INFORMATION GIVEN:
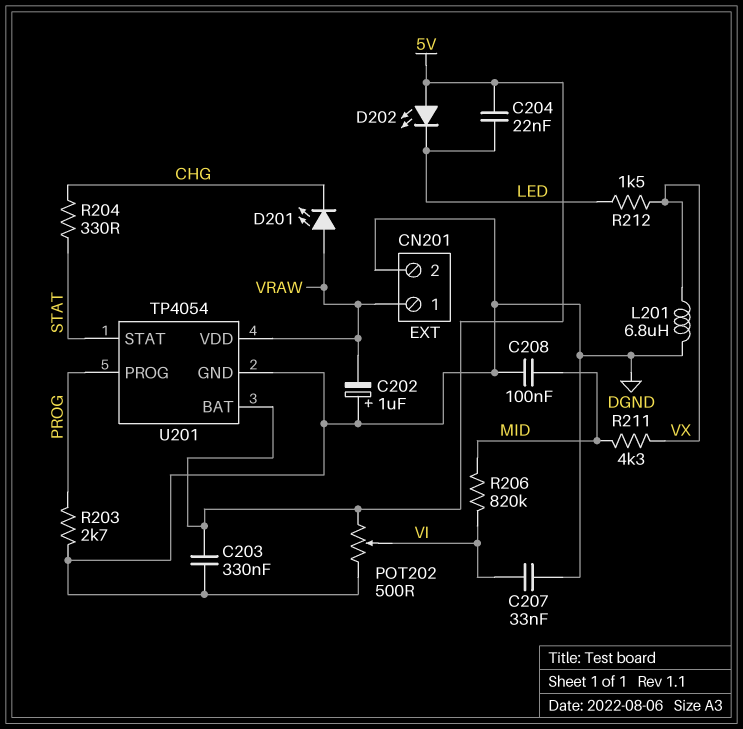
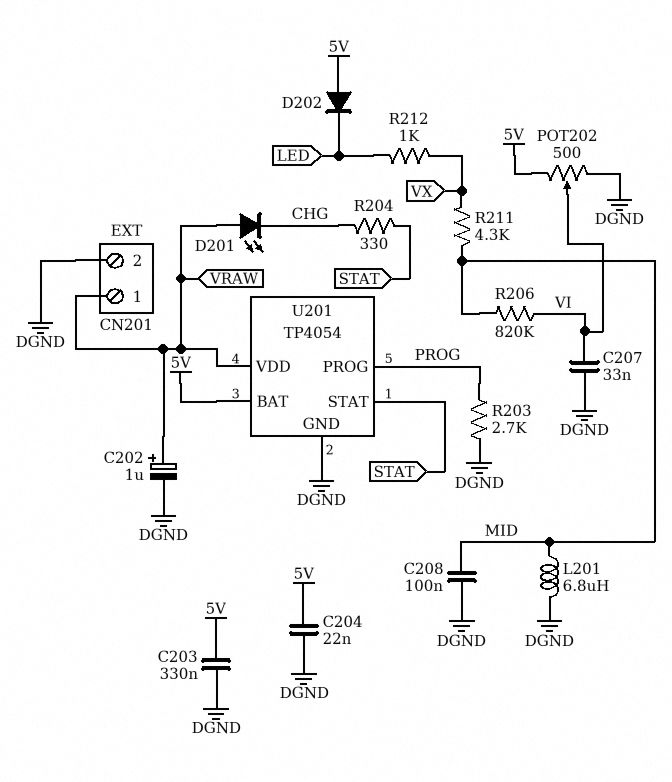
C202: 1uF (plus DGND, minus VRAW) -> 1uF (plus VRAW, minus DGND)
C204: 22nF (5V, LED) -> 22nF (5V, DGND)
D202: LED (A 5V, K LED) -> diode (A 5V, K LED)
L201: 6.8uH (DGND, VX) -> 6.8uH (DGND, MID)
R212: 1.5k (LED, VX) -> 1k (LED, VX)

WHAT YOU HAVE TO DO:
Filter the entries above down to the lines that hold the word "DGND", and copy those lines.

COMPLETED TASK:
C202: 1uF (plus DGND, minus VRAW) -> 1uF (plus VRAW, minus DGND)
C204: 22nF (5V, LED) -> 22nF (5V, DGND)
L201: 6.8uH (DGND, VX) -> 6.8uH (DGND, MID)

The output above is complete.